WHAT TO WORK ON: From the line containing "U11: NOT (in" through the last line of the entries, set down every line exactly and add nothing.

RECORDS PROVIDED:
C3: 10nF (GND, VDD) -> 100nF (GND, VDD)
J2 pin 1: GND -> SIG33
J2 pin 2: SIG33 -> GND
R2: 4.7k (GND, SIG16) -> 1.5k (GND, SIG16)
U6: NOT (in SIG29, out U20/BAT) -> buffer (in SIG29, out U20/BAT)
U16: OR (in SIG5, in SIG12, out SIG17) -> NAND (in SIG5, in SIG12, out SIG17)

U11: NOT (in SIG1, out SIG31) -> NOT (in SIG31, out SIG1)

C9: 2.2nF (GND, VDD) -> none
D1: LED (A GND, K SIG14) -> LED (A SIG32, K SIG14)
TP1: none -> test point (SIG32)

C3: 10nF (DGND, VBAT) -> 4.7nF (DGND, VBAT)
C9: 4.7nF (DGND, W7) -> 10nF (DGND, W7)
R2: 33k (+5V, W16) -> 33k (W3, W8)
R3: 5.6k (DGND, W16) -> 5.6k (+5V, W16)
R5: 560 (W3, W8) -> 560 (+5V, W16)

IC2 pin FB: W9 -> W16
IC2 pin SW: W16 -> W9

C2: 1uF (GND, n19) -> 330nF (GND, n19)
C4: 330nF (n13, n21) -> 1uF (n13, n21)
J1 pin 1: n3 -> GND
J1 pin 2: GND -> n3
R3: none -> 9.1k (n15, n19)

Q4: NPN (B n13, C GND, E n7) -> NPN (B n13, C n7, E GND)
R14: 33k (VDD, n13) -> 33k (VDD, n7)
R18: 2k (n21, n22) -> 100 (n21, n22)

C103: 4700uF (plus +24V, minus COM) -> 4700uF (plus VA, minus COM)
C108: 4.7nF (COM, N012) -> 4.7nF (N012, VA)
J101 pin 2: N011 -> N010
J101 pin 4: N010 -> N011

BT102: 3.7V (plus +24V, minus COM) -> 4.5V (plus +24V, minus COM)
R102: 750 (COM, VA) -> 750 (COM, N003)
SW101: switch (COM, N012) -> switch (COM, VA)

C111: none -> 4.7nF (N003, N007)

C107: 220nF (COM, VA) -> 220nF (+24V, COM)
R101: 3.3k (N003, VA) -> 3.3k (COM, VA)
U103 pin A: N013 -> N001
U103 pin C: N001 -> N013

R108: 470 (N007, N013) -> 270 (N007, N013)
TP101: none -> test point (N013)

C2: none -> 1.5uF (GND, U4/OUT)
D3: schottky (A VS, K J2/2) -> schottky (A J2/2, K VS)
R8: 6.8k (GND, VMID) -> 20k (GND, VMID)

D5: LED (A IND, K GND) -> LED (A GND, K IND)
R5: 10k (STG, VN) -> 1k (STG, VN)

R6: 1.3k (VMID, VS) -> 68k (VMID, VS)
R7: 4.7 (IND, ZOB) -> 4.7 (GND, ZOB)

ANSWER TO THIS TASK:
U11: NOT (in SIG1, out SIG31) -> NOT (in SIG31, out SIG1)

C9: 2.2nF (GND, VDD) -> none
D1: LED (A GND, K SIG14) -> LED (A SIG32, K SIG14)
TP1: none -> test point (SIG32)

C3: 10nF (DGND, VBAT) -> 4.7nF (DGND, VBAT)
C9: 4.7nF (DGND, W7) -> 10nF (DGND, W7)
R2: 33k (+5V, W16) -> 33k (W3, W8)
R3: 5.6k (DGND, W16) -> 5.6k (+5V, W16)
R5: 560 (W3, W8) -> 560 (+5V, W16)

IC2 pin FB: W9 -> W16
IC2 pin SW: W16 -> W9

C2: 1uF (GND, n19) -> 330nF (GND, n19)
C4: 330nF (n13, n21) -> 1uF (n13, n21)
J1 pin 1: n3 -> GND
J1 pin 2: GND -> n3
R3: none -> 9.1k (n15, n19)

Q4: NPN (B n13, C GND, E n7) -> NPN (B n13, C n7, E GND)
R14: 33k (VDD, n13) -> 33k (VDD, n7)
R18: 2k (n21, n22) -> 100 (n21, n22)

C103: 4700uF (plus +24V, minus COM) -> 4700uF (plus VA, minus COM)
C108: 4.7nF (COM, N012) -> 4.7nF (N012, VA)
J101 pin 2: N011 -> N010
J101 pin 4: N010 -> N011

BT102: 3.7V (plus +24V, minus COM) -> 4.5V (plus +24V, minus COM)
R102: 750 (COM, VA) -> 750 (COM, N003)
SW101: switch (COM, N012) -> switch (COM, VA)

C111: none -> 4.7nF (N003, N007)

C107: 220nF (COM, VA) -> 220nF (+24V, COM)
R101: 3.3k (N003, VA) -> 3.3k (COM, VA)
U103 pin A: N013 -> N001
U103 pin C: N001 -> N013

R108: 470 (N007, N013) -> 270 (N007, N013)
TP101: none -> test point (N013)

C2: none -> 1.5uF (GND, U4/OUT)
D3: schottky (A VS, K J2/2) -> schottky (A J2/2, K VS)
R8: 6.8k (GND, VMID) -> 20k (GND, VMID)

D5: LED (A IND, K GND) -> LED (A GND, K IND)
R5: 10k (STG, VN) -> 1k (STG, VN)

R6: 1.3k (VMID, VS) -> 68k (VMID, VS)
R7: 4.7 (IND, ZOB) -> 4.7 (GND, ZOB)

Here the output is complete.